**REQUIREMENT:**
Which lines below hold the word "none"? Copy all of them.

**ENTRIES PROVIDED:**
------------------------------------------------

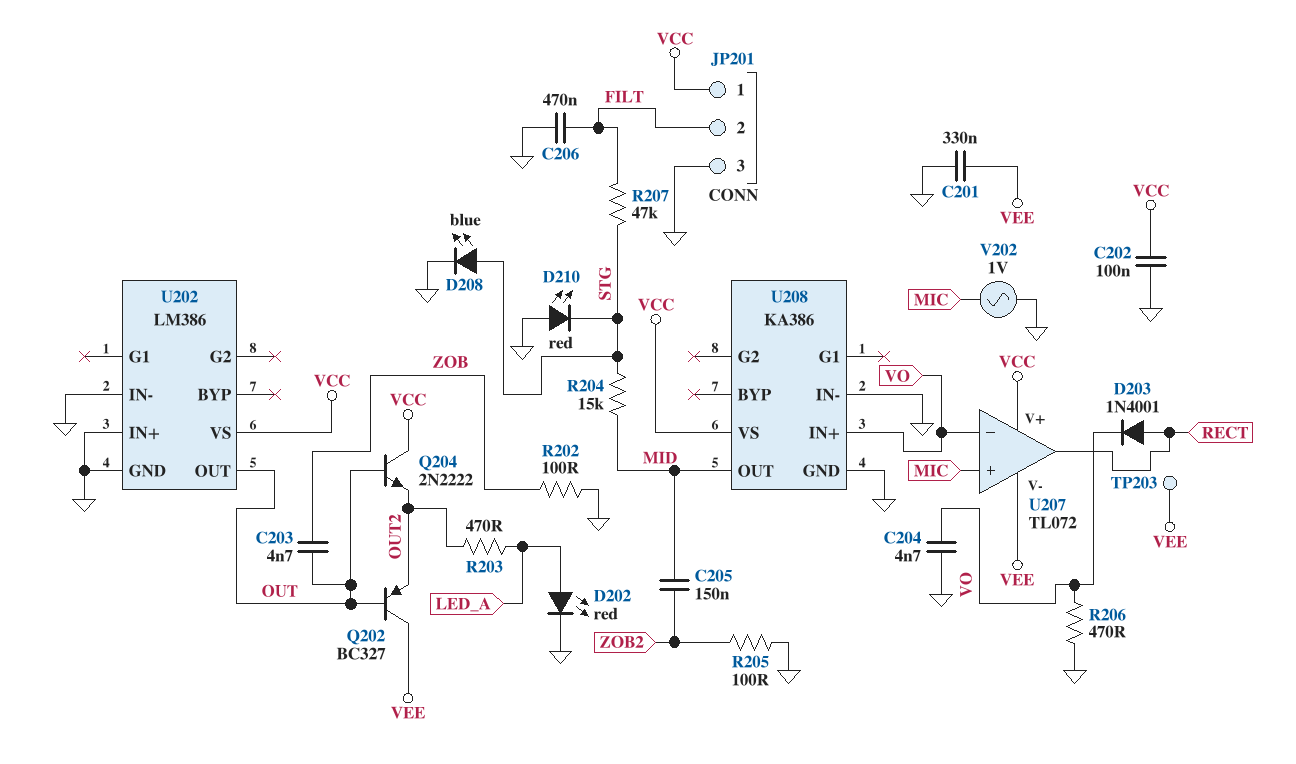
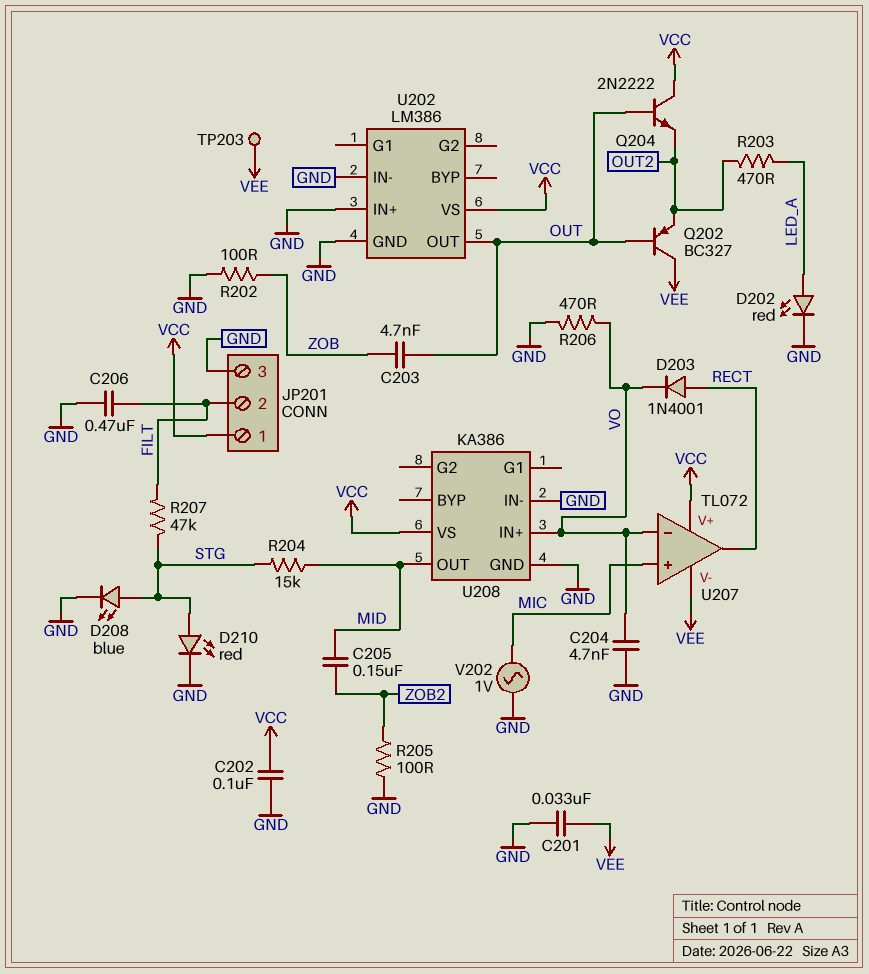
C201: 330nF (GND, VEE) -> 33nF (GND, VEE)
D210: LED red (A GND, K STG) -> LED red (A STG, K GND)

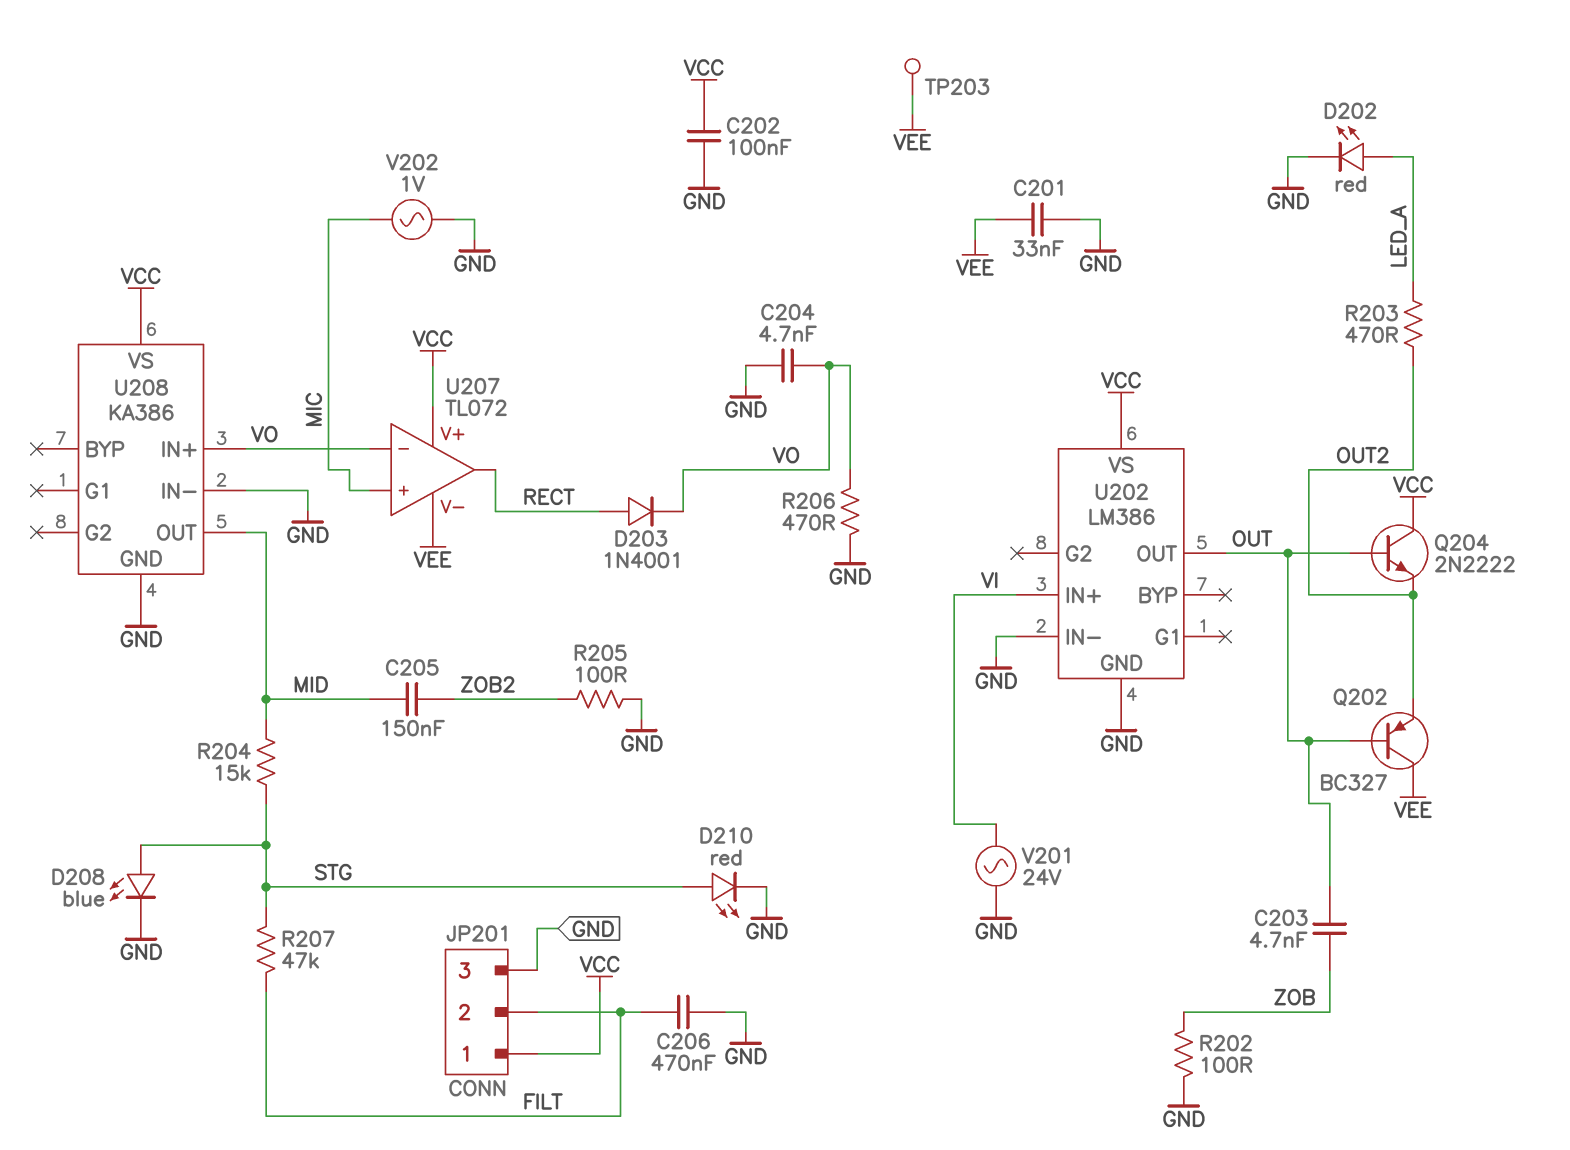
U202 pin IN+: GND -> VI
V201: none -> AC 24V (GND, VI)

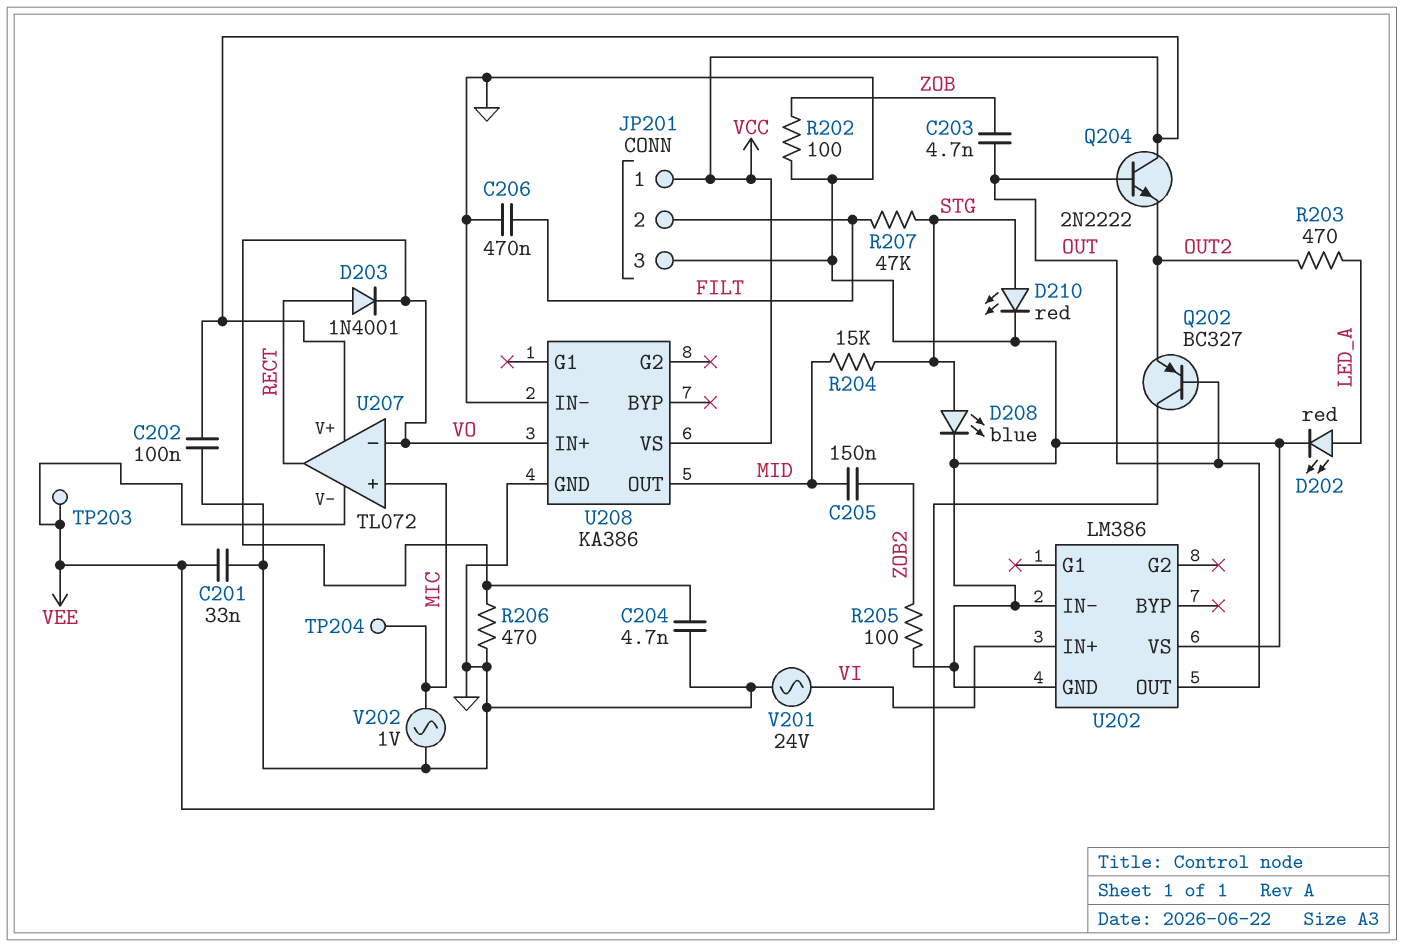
TP204: none -> test point (MIC)
U202 pin VS: VCC -> GND

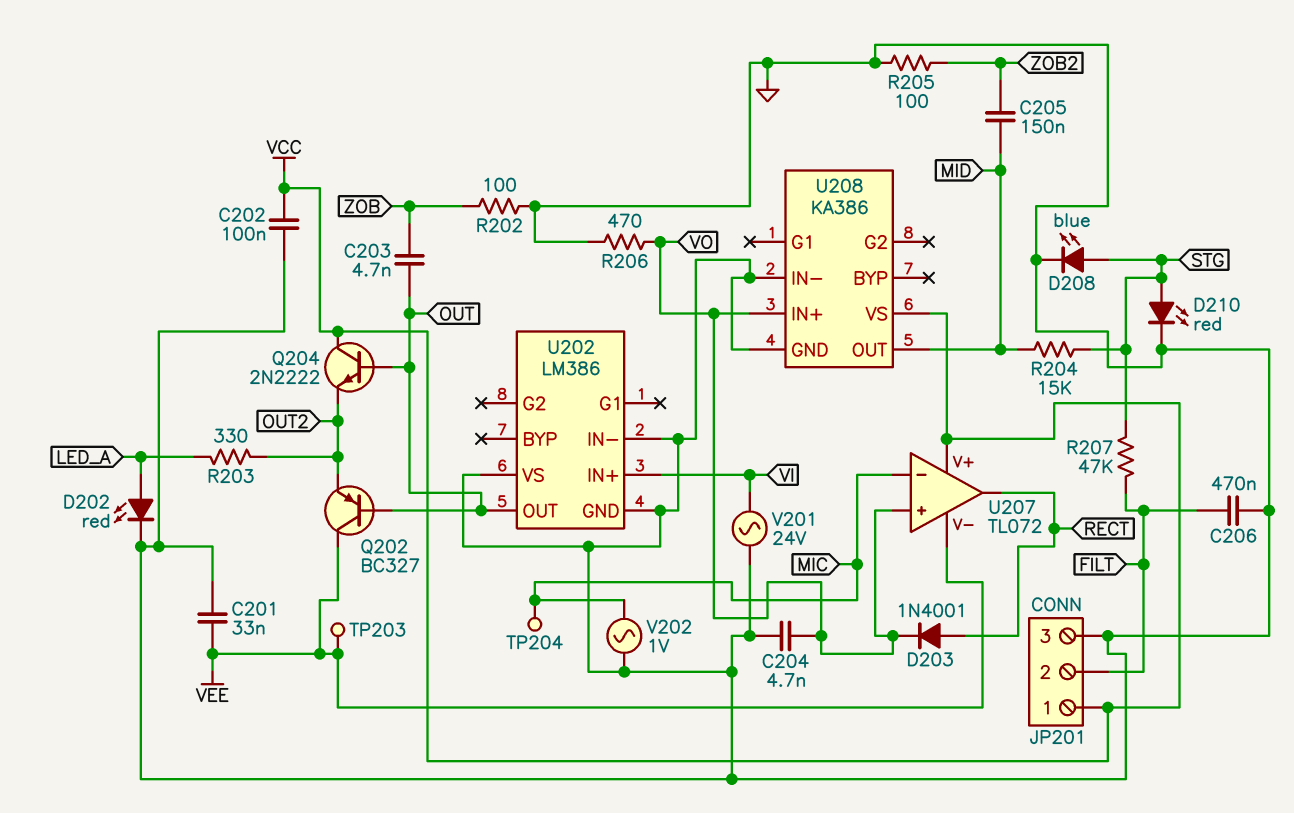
R203: 470 (LED_A, OUT2) -> 330 (LED_A, OUT2)
U207 pin in+: MIC -> VO
U207 pin in-: VO -> MIC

------------------------------------------------

**RESULT BELOW:**
V201: none -> AC 24V (GND, VI)
TP204: none -> test point (MIC)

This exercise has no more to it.